Problem details: Find "D3: schottky 1N5819" below and begin at its line; stop after the line with "R1: none -> 2.2k (3V3, CS)". Output those lines exactly, without pictures.

++++ The data ++++

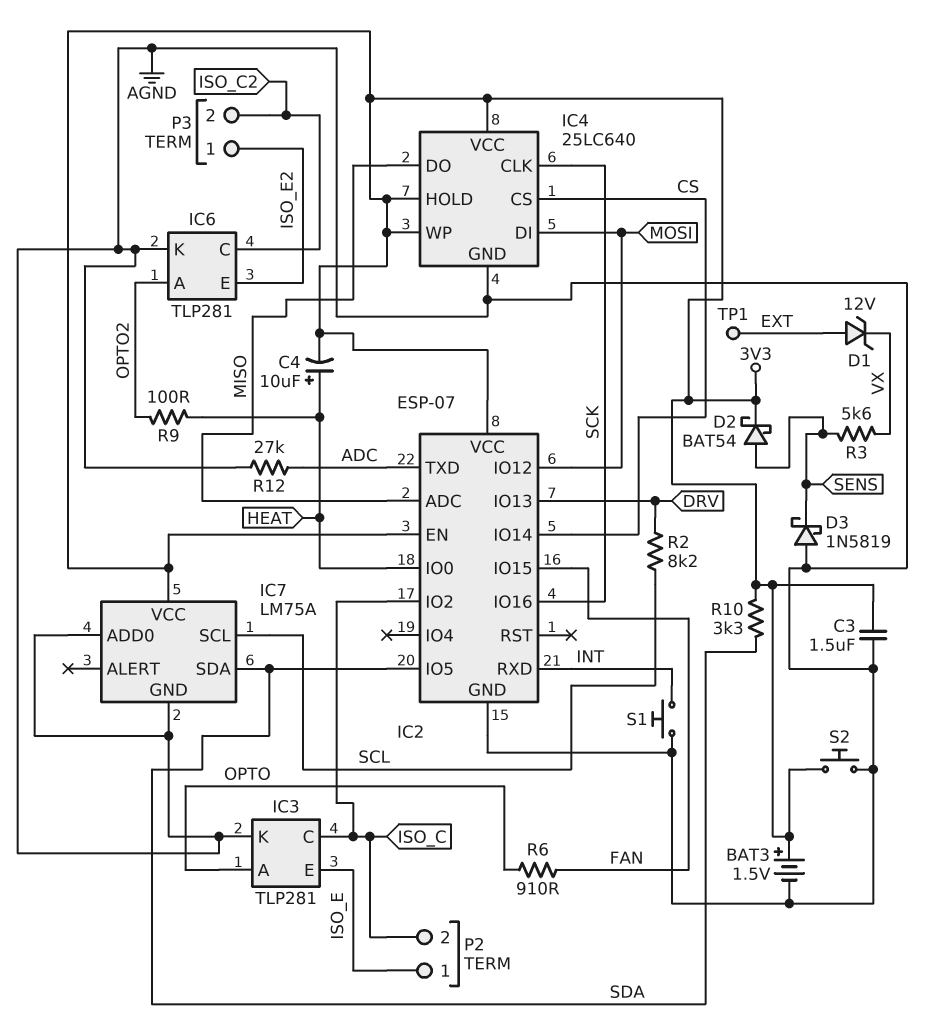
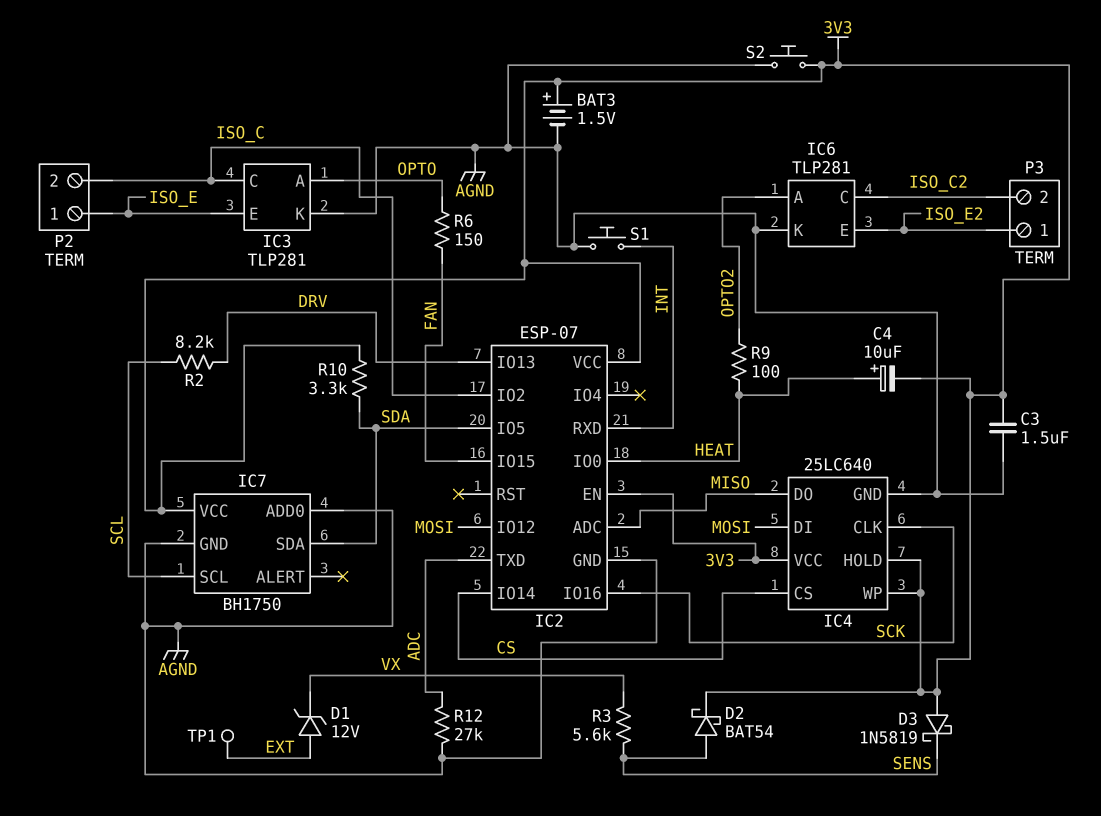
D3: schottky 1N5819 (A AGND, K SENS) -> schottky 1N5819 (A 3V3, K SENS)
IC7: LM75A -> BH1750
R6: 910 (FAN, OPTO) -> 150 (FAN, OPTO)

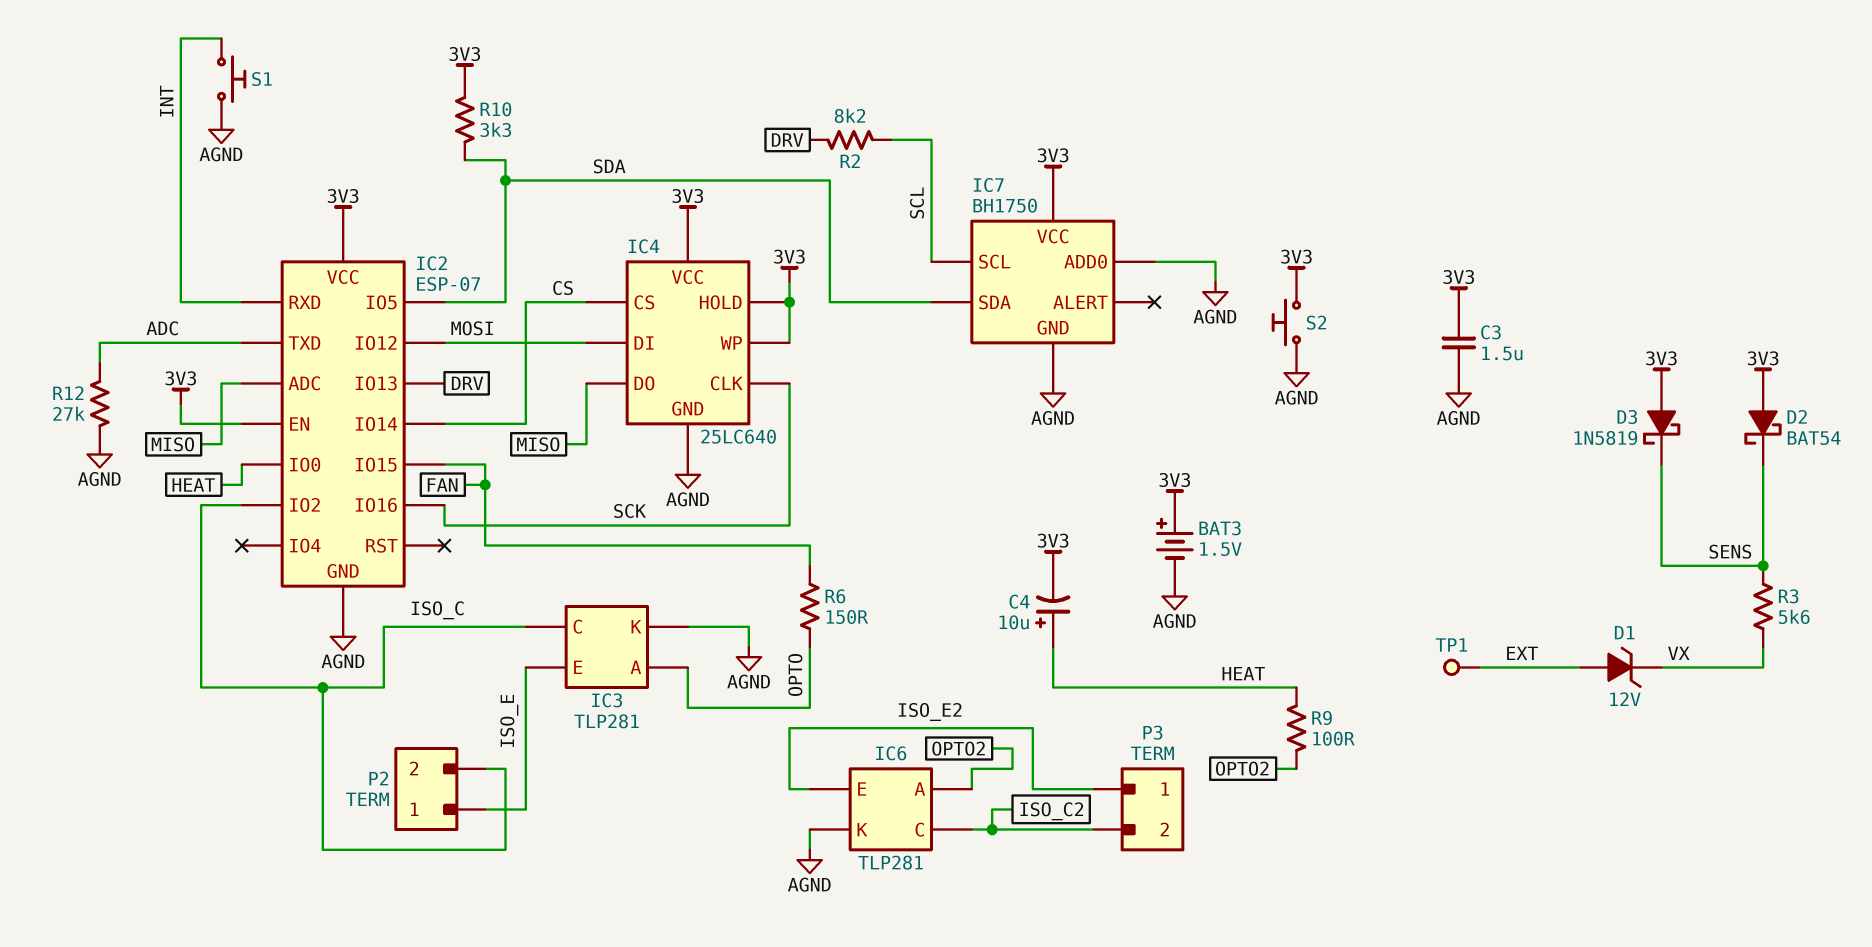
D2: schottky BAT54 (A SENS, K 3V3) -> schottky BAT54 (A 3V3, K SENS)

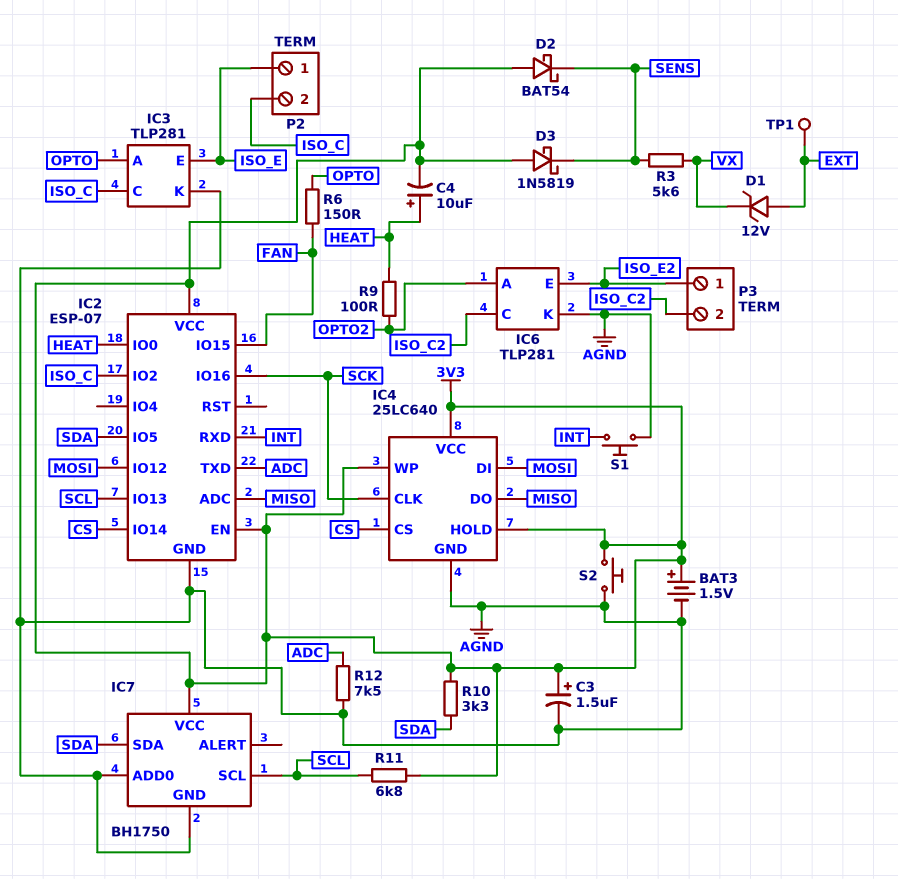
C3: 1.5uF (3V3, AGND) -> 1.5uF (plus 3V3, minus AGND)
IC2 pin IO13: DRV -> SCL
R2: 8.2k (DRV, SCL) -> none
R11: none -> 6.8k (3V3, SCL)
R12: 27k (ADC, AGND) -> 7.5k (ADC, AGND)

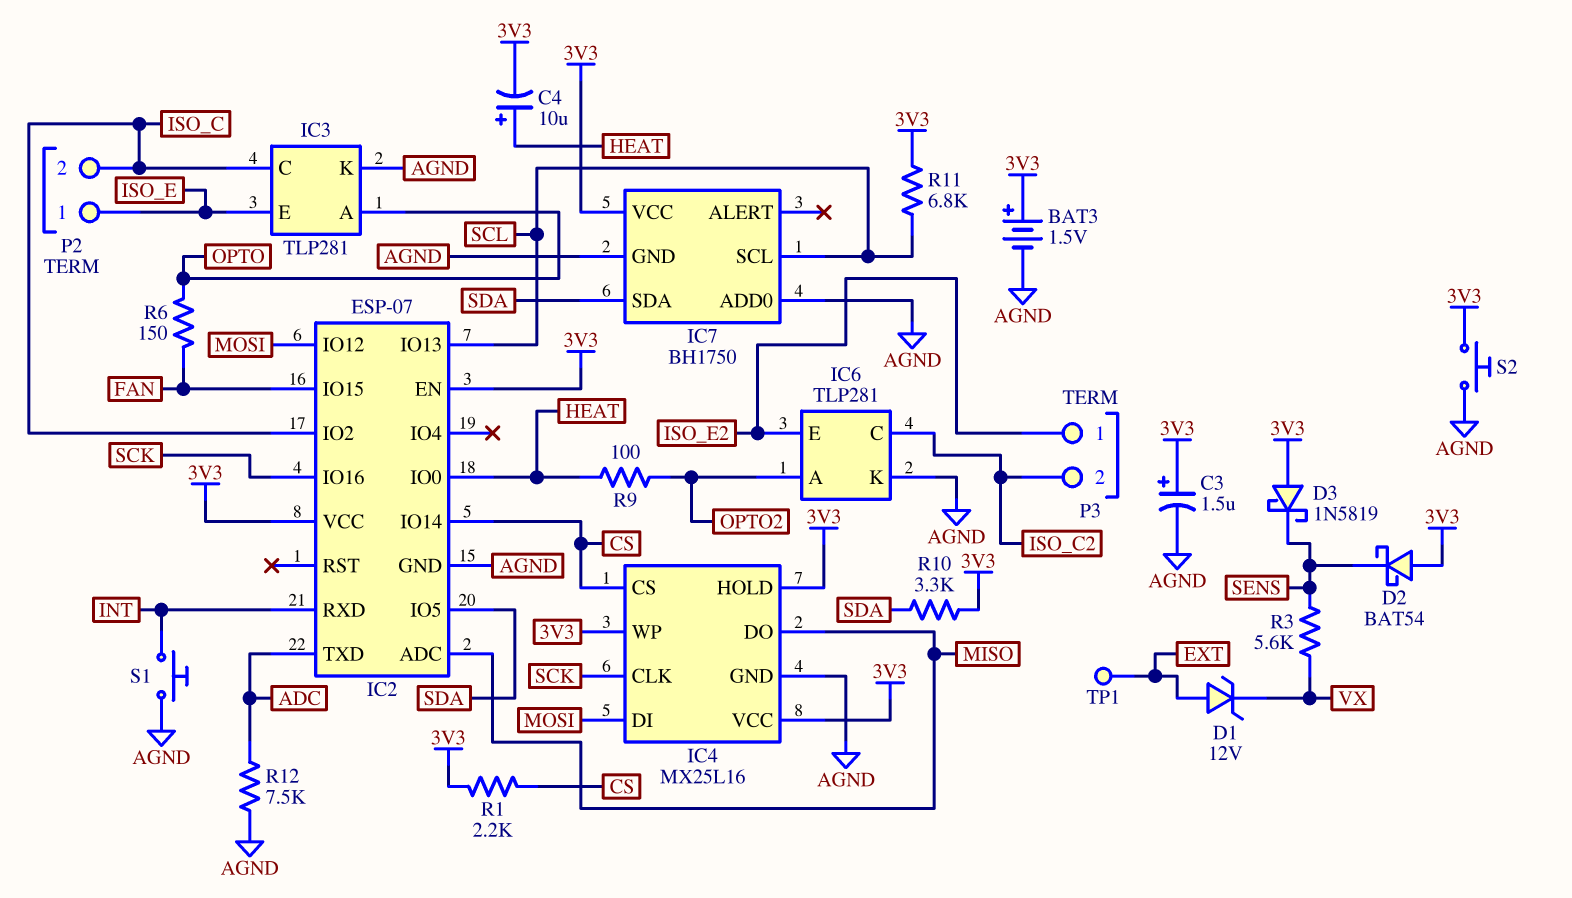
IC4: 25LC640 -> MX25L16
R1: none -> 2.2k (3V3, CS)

++++
++++ The data ++++

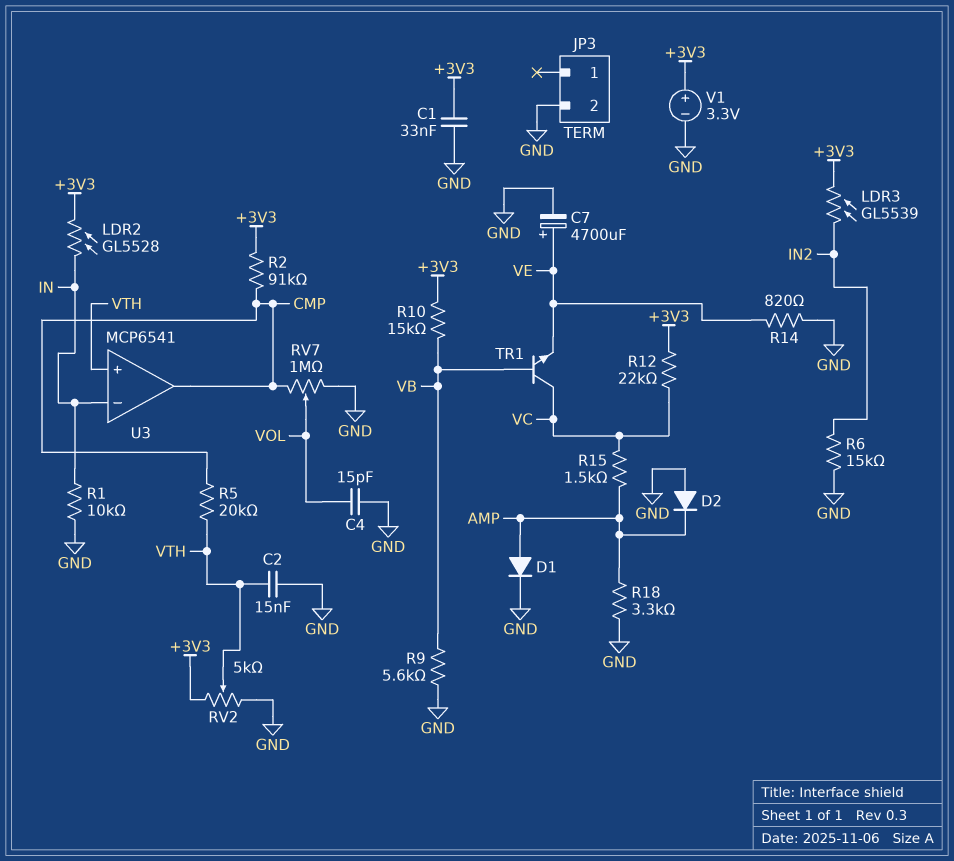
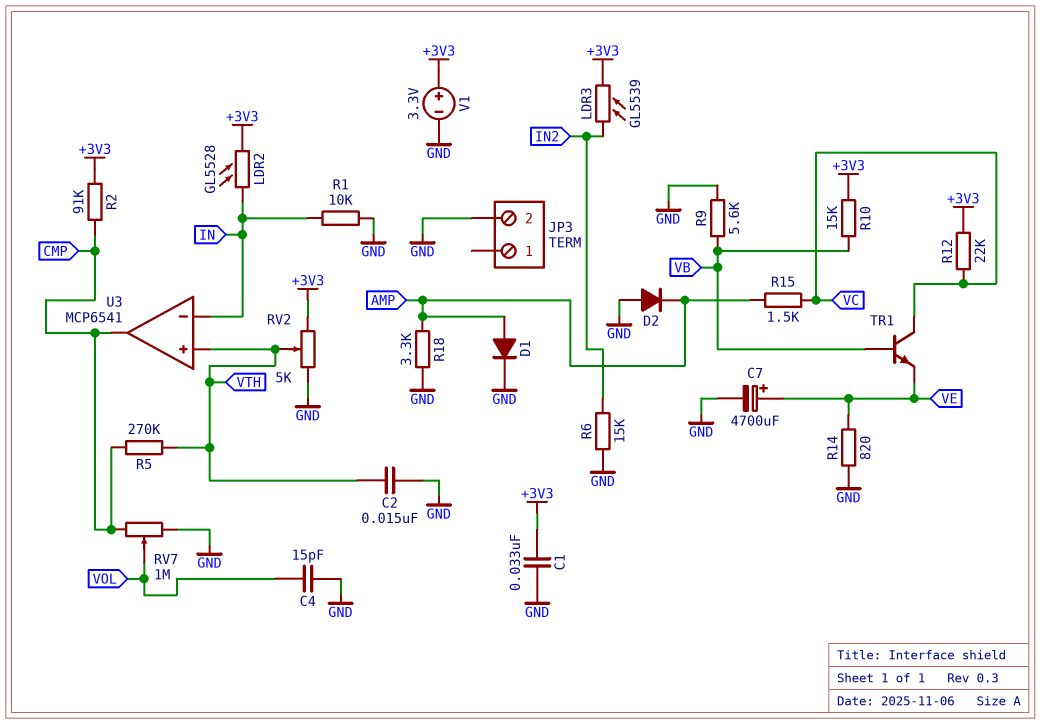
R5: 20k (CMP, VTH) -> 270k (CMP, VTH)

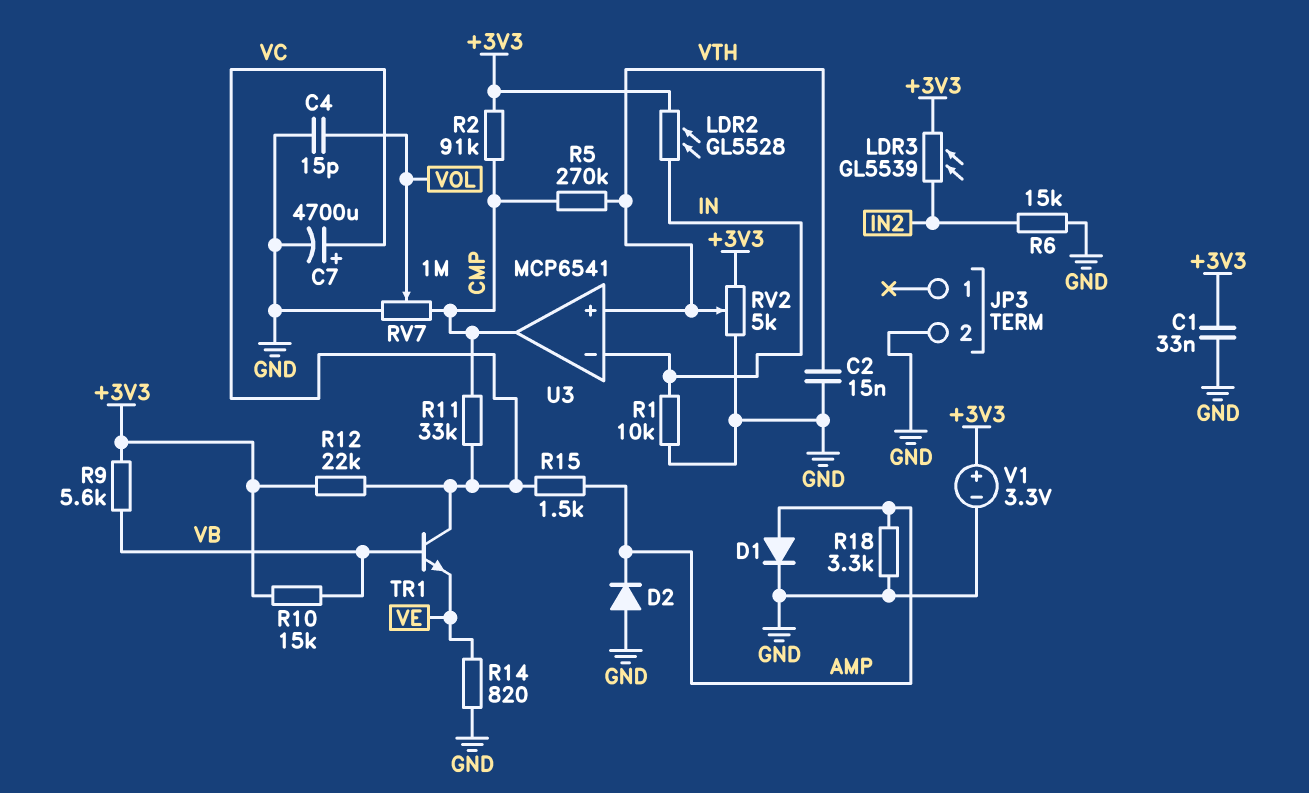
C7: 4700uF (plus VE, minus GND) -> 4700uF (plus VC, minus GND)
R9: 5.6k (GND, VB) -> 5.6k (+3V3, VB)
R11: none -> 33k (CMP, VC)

++++

Task output:
D3: schottky 1N5819 (A AGND, K SENS) -> schottky 1N5819 (A 3V3, K SENS)
IC7: LM75A -> BH1750
R6: 910 (FAN, OPTO) -> 150 (FAN, OPTO)

D2: schottky BAT54 (A SENS, K 3V3) -> schottky BAT54 (A 3V3, K SENS)

C3: 1.5uF (3V3, AGND) -> 1.5uF (plus 3V3, minus AGND)
IC2 pin IO13: DRV -> SCL
R2: 8.2k (DRV, SCL) -> none
R11: none -> 6.8k (3V3, SCL)
R12: 27k (ADC, AGND) -> 7.5k (ADC, AGND)

IC4: 25LC640 -> MX25L16
R1: none -> 2.2k (3V3, CS)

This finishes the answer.